Exercise directions » Extract the lines below, word for word, beginning with the first line of the items and stopping after the line that contains "Give the pixel-coordinate".

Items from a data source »
[Start]

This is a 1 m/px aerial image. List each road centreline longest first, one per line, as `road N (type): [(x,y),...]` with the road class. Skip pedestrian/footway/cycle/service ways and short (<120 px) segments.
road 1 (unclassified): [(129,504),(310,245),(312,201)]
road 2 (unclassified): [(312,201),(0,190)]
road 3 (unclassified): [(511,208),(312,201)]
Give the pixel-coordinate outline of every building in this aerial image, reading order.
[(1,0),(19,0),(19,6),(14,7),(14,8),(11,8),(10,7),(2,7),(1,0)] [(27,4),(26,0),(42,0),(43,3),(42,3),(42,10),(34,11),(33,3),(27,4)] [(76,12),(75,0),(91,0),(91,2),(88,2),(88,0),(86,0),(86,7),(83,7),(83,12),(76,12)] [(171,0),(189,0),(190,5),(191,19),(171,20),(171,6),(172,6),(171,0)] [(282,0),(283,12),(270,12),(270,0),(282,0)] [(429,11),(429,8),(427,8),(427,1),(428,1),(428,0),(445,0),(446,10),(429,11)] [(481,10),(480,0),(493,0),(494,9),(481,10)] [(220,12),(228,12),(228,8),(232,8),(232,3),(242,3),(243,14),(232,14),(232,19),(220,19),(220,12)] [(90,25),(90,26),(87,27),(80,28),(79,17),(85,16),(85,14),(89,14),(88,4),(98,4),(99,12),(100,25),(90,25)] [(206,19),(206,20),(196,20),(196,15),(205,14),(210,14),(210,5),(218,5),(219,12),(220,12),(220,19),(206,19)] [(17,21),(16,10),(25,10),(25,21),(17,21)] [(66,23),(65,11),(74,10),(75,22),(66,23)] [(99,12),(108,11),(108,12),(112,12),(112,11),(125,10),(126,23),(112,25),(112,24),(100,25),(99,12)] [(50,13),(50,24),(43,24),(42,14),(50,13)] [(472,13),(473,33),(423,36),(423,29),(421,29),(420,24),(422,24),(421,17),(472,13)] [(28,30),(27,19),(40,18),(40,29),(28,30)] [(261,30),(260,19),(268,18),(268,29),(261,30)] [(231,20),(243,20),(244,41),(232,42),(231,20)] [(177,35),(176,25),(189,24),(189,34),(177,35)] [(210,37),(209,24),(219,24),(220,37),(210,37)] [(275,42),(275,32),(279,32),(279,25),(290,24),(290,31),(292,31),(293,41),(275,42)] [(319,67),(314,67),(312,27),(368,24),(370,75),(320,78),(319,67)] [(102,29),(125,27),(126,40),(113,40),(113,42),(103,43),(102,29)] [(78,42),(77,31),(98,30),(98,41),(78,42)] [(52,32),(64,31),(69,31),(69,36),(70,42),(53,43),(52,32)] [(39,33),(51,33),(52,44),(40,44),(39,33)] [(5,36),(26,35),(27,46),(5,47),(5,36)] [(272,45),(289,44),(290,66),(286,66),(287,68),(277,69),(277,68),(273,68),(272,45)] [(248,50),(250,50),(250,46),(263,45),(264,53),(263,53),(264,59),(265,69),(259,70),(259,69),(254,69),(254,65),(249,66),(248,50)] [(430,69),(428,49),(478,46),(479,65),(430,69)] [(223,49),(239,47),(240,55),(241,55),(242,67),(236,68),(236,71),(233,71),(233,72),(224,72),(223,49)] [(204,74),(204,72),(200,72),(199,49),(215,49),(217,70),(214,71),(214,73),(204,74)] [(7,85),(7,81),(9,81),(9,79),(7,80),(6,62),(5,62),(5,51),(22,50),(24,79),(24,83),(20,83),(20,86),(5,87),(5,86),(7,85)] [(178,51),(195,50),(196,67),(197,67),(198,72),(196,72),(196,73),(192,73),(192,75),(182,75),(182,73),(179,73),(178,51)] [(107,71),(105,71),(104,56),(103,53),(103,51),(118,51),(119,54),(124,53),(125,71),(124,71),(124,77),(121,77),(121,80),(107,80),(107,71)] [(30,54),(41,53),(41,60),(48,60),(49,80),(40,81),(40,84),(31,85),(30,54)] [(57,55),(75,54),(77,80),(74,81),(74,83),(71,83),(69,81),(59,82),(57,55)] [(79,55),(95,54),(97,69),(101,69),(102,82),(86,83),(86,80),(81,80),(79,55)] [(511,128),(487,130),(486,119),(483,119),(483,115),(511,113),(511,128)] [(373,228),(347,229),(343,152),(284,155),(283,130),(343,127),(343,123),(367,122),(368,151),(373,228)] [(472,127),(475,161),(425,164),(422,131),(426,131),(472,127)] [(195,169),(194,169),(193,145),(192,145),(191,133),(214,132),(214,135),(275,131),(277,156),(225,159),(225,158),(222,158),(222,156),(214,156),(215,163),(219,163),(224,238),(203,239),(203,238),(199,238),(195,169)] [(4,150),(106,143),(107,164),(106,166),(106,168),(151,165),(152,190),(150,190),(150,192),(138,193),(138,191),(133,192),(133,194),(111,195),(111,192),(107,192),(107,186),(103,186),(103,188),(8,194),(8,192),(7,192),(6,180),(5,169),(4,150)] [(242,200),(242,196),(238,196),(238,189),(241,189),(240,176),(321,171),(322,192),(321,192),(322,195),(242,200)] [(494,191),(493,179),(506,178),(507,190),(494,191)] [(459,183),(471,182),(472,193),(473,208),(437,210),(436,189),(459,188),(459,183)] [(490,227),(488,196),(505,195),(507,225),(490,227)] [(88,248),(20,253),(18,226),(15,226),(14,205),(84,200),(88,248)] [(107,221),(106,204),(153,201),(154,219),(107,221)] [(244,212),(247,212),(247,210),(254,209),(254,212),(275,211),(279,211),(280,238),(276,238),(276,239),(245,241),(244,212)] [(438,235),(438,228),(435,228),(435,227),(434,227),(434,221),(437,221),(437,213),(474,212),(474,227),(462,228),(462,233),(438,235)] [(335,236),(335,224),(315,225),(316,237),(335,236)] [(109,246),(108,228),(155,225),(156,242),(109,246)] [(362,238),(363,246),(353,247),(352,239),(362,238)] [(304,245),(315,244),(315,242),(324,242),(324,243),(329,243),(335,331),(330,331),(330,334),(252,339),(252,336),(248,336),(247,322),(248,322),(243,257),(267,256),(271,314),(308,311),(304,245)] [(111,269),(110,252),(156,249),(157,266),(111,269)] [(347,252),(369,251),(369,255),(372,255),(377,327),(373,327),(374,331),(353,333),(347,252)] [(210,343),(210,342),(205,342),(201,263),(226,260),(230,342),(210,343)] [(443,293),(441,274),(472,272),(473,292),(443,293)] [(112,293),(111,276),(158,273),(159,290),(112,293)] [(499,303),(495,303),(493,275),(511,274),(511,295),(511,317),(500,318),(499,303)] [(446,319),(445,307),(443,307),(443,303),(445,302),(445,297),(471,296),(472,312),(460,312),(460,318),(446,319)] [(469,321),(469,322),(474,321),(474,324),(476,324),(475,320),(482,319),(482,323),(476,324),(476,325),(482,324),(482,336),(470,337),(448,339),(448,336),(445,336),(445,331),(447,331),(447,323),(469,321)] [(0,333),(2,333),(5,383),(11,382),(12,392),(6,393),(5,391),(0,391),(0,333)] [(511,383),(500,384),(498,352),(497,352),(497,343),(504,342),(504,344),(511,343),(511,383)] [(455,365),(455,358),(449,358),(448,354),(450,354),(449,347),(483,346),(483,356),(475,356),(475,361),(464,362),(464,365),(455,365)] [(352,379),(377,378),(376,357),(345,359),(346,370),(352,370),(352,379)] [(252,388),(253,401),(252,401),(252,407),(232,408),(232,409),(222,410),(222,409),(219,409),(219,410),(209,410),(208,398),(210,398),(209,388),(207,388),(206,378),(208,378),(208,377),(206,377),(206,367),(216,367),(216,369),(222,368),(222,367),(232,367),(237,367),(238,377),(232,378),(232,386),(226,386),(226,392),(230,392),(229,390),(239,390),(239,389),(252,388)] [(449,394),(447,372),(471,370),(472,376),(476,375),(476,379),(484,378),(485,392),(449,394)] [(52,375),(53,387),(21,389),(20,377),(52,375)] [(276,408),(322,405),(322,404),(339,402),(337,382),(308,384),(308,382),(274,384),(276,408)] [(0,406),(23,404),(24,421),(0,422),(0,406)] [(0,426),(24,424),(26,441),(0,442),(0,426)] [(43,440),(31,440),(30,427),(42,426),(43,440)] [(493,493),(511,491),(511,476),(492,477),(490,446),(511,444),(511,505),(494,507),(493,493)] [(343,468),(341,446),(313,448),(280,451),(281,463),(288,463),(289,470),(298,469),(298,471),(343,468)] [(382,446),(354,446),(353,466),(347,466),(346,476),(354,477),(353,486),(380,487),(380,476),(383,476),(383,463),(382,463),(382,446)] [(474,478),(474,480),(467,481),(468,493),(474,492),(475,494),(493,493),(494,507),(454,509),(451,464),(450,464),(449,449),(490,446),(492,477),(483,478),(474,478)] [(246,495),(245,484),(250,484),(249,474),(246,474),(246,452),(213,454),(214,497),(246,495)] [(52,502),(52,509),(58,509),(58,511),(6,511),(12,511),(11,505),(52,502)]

[End]

Answer »
This is a 1 m/px aerial image. List each road centreline longest first, one per line, as `road N (type): [(x,y),...]` with the road class. Skip pedestrian/footway/cycle/service ways and short (<120 px) segments.
road 1 (unclassified): [(129,504),(310,245),(312,201)]
road 2 (unclassified): [(312,201),(0,190)]
road 3 (unclassified): [(511,208),(312,201)]
Give the pixel-coordinate outline of every building in this aerial image, reading order.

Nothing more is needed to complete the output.